## ASSIGNMENT
Below are some records. Print exactly the lines between the one holding "white root vegetable <652,494,696,600>" and the one holding "ebony chess pawn", inclusive, and nothing else.

## Excerpts from a dataset
----------------

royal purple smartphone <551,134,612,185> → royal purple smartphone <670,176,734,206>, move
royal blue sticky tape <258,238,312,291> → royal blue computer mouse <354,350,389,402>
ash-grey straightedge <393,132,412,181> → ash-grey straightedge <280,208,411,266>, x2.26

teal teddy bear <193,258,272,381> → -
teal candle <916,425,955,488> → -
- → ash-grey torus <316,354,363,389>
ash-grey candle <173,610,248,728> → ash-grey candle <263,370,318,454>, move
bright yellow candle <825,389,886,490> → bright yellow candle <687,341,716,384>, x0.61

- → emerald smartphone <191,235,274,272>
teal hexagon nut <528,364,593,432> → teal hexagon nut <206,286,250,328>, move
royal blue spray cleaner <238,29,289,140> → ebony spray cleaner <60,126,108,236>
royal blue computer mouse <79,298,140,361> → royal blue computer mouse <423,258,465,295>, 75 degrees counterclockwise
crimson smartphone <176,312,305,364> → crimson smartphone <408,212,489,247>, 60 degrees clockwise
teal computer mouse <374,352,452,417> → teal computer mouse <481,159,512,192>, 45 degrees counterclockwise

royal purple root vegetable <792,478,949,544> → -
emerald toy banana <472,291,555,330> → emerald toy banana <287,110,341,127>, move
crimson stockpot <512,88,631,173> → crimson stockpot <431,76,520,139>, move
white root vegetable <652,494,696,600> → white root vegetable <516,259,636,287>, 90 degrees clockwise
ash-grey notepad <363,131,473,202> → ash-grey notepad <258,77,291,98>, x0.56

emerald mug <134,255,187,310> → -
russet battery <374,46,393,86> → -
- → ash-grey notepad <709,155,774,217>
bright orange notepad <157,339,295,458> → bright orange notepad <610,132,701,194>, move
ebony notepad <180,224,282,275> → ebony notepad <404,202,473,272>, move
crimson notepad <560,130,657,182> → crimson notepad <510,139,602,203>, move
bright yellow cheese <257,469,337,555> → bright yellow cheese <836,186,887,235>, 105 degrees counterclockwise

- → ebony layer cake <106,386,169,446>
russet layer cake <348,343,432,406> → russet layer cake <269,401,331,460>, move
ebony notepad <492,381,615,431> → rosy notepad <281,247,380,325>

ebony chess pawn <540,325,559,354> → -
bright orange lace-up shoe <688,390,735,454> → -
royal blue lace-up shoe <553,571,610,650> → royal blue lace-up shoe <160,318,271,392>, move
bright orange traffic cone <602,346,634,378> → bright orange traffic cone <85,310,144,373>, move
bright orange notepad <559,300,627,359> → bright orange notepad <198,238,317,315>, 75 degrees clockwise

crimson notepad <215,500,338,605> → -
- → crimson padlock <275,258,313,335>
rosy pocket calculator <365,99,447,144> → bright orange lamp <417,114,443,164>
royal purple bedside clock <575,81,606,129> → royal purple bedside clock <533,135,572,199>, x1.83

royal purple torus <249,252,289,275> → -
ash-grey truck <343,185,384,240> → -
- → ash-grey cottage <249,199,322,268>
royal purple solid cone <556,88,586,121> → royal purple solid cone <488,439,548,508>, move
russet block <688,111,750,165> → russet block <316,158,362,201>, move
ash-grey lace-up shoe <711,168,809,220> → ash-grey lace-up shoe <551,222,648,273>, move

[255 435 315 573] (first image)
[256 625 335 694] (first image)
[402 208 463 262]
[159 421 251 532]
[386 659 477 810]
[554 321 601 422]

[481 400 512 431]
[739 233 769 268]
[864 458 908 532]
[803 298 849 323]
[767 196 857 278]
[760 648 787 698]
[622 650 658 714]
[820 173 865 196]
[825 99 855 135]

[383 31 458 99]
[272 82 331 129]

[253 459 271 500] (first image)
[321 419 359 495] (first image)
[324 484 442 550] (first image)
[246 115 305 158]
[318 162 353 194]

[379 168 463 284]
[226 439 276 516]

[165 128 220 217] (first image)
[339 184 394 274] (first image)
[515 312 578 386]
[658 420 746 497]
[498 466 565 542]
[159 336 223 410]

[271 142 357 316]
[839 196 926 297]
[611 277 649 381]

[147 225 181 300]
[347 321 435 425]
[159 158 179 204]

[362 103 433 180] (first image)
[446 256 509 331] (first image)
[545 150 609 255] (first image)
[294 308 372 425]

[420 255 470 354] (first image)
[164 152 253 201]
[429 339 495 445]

----------------

## SOLUTION TO THE PROBLEM
white root vegetable <652,494,696,600> → white root vegetable <516,259,636,287>, 90 degrees clockwise
ash-grey notepad <363,131,473,202> → ash-grey notepad <258,77,291,98>, x0.56

emerald mug <134,255,187,310> → -
russet battery <374,46,393,86> → -
- → ash-grey notepad <709,155,774,217>
bright orange notepad <157,339,295,458> → bright orange notepad <610,132,701,194>, move
ebony notepad <180,224,282,275> → ebony notepad <404,202,473,272>, move
crimson notepad <560,130,657,182> → crimson notepad <510,139,602,203>, move
bright yellow cheese <257,469,337,555> → bright yellow cheese <836,186,887,235>, 105 degrees counterclockwise

- → ebony layer cake <106,386,169,446>
russet layer cake <348,343,432,406> → russet layer cake <269,401,331,460>, move
ebony notepad <492,381,615,431> → rosy notepad <281,247,380,325>

ebony chess pawn <540,325,559,354> → -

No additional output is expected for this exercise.